Scene difference descriptions:
────────────────

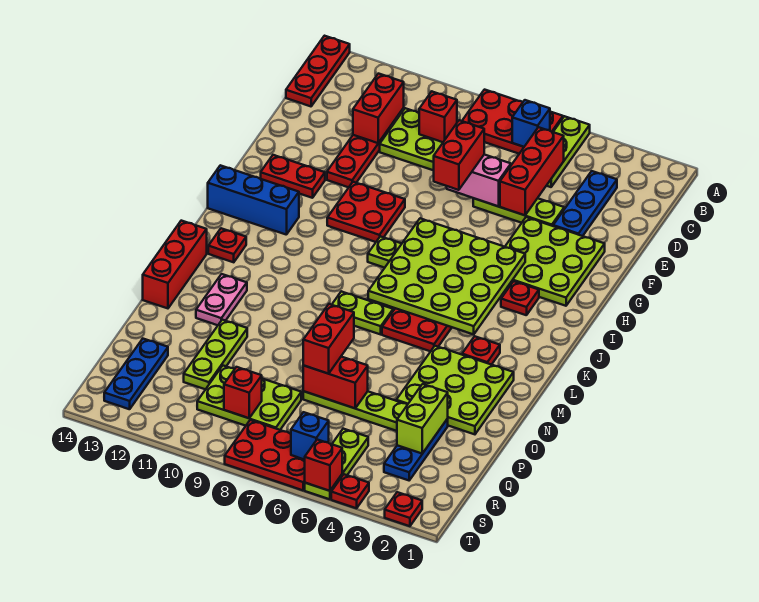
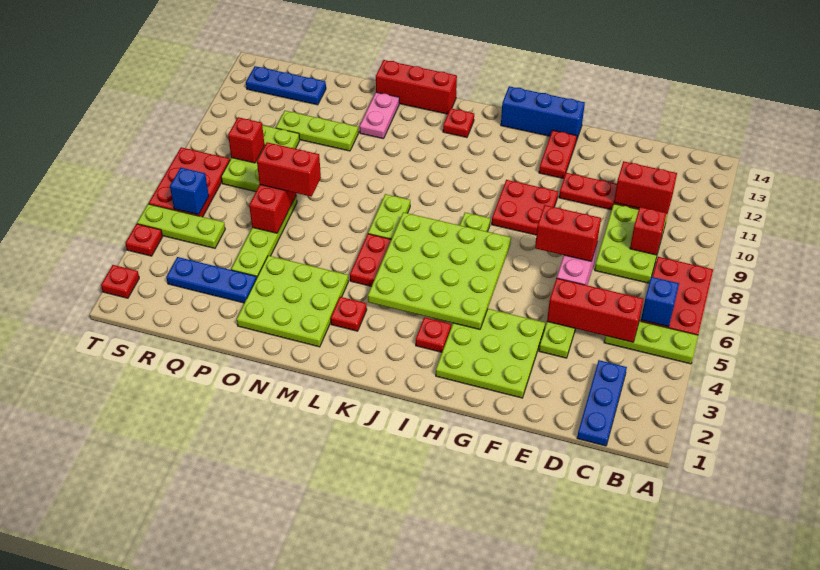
red plate A14:C14 level 1 -> none
blue plate C3:E3 level 1 -> blue plate C1:C3 level 1
blue brick I12:I14 level 1 -> blue brick G14:I14 level 1
pink plate M12:N12 level 1 -> pink plate N12:N13 level 1
lime brick P3:Q3 level 2 -> none
red brick T5 level 2 -> none

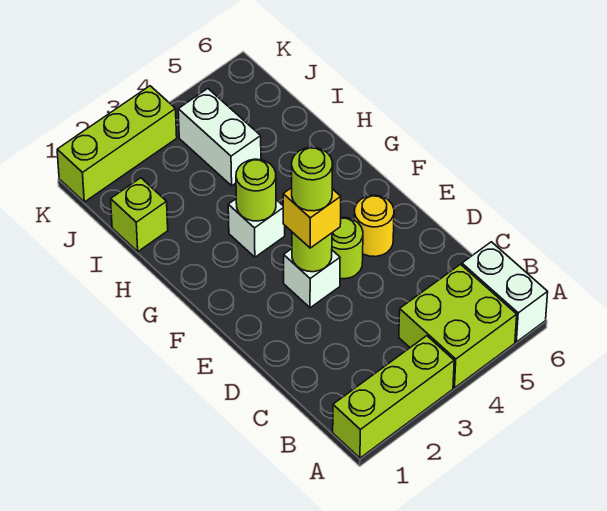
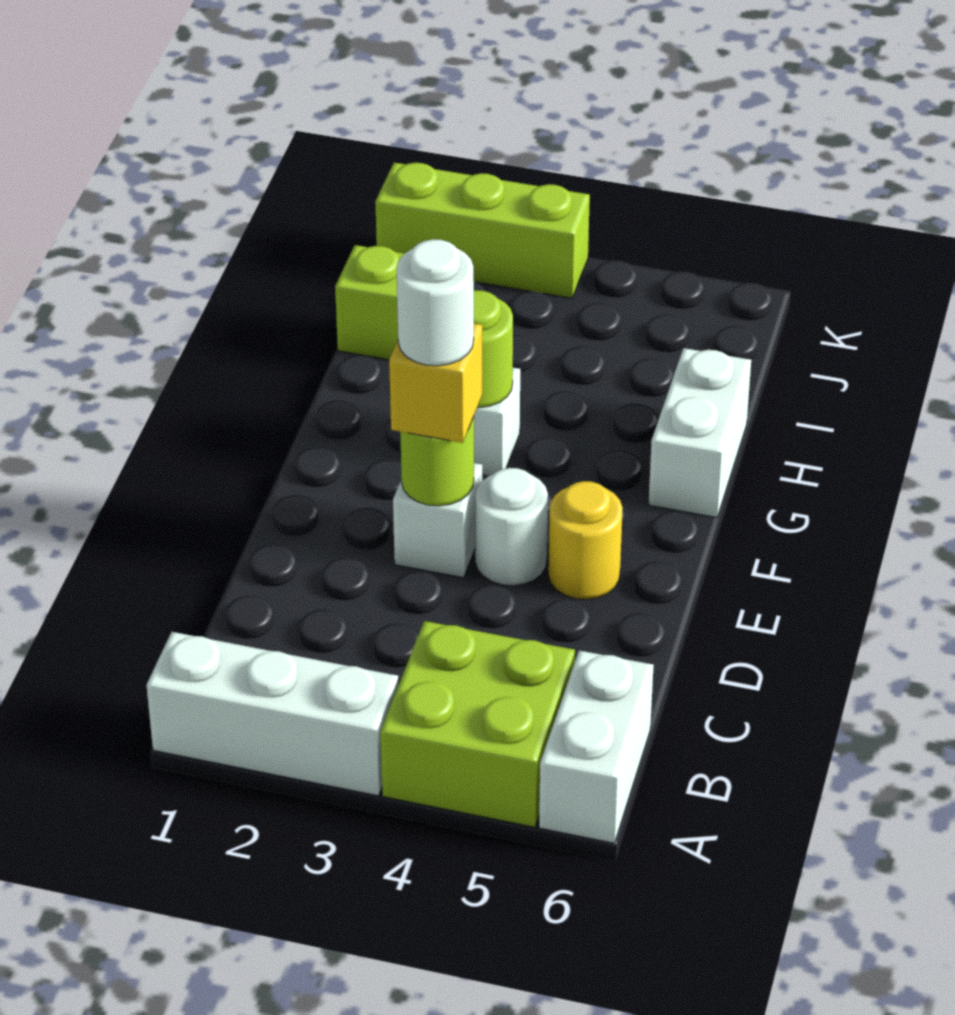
lime brick A1:A3 level 1 -> white brick A1:A3 level 1
lime round brick E3 level 4 -> white round brick E3 level 4
lime round brick E4 level 1 -> white round brick E4 level 1
white brick I4:J4 level 1 -> white brick G6:H6 level 1

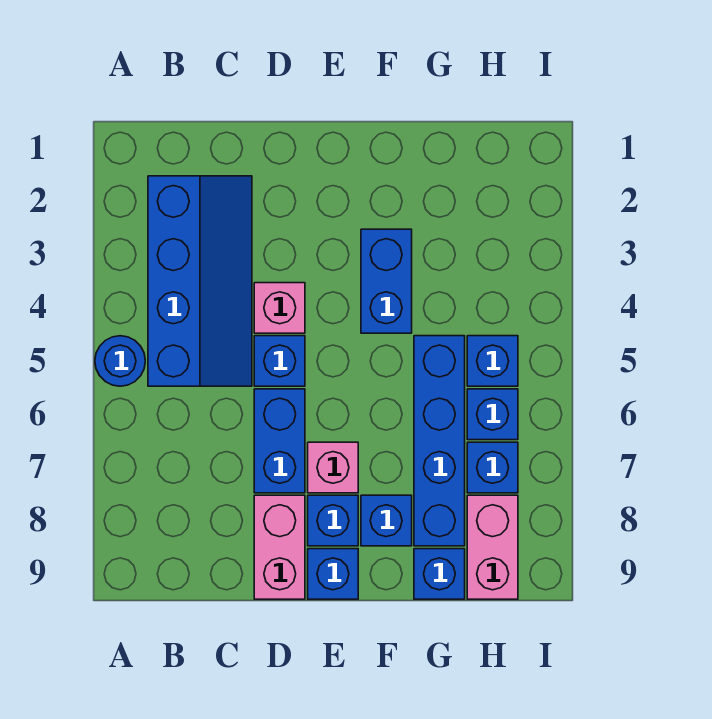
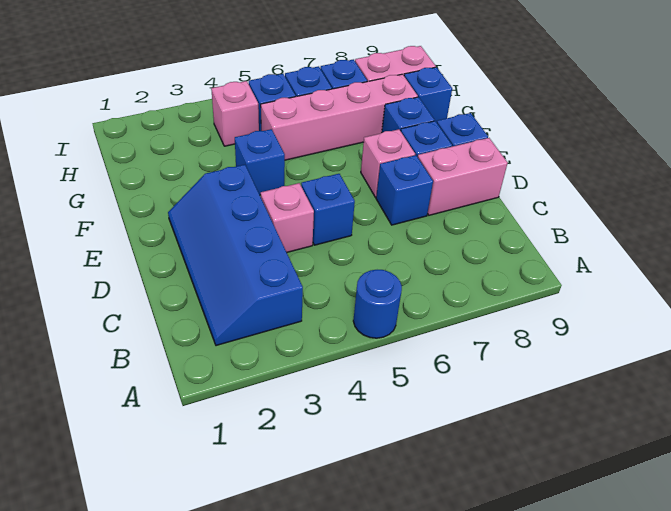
blue slope B2:C5 level 1 top B -> blue slope B2:E3 level 1 top 3
blue brick D6:D7 level 1 -> blue brick D7 level 1
blue brick F3:F4 level 1 -> blue brick F4 level 1
blue brick G5:G8 level 1 -> pink brick G5:G8 level 1
none -> pink brick H4 level 1

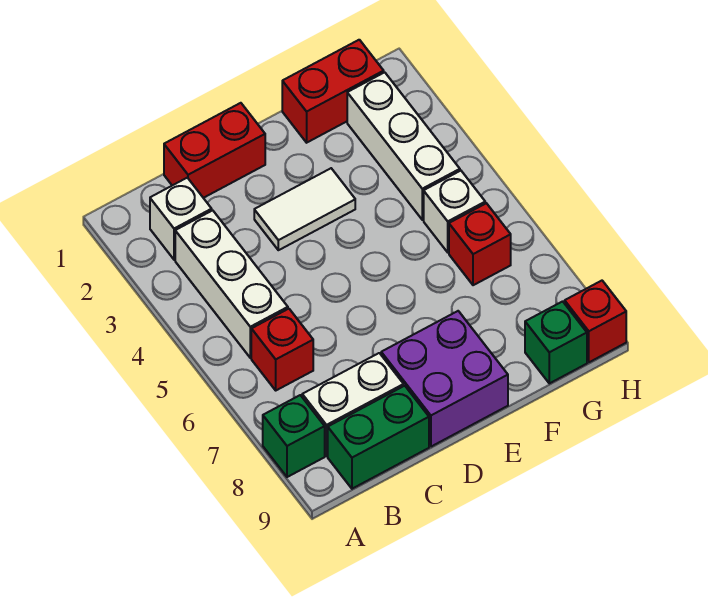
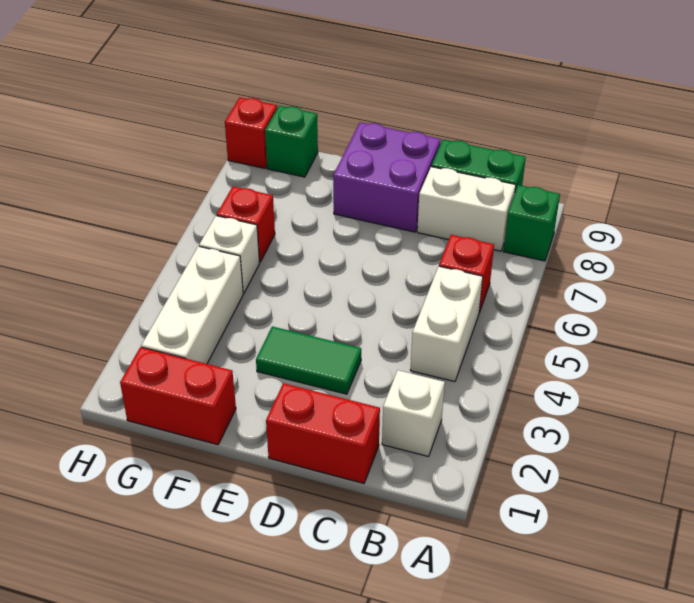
white brick B3:B5 level 1 -> white brick B4:B5 level 1
white tile D3:E3 level 1 -> green tile D3:E3 level 1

────────────────

Take the records above from their first line through the line with "blue brick D6:D7" and set those lines down word for word, minus the pictures.

red plate A14:C14 level 1 -> none
blue plate C3:E3 level 1 -> blue plate C1:C3 level 1
blue brick I12:I14 level 1 -> blue brick G14:I14 level 1
pink plate M12:N12 level 1 -> pink plate N12:N13 level 1
lime brick P3:Q3 level 2 -> none
red brick T5 level 2 -> none

lime brick A1:A3 level 1 -> white brick A1:A3 level 1
lime round brick E3 level 4 -> white round brick E3 level 4
lime round brick E4 level 1 -> white round brick E4 level 1
white brick I4:J4 level 1 -> white brick G6:H6 level 1

blue slope B2:C5 level 1 top B -> blue slope B2:E3 level 1 top 3
blue brick D6:D7 level 1 -> blue brick D7 level 1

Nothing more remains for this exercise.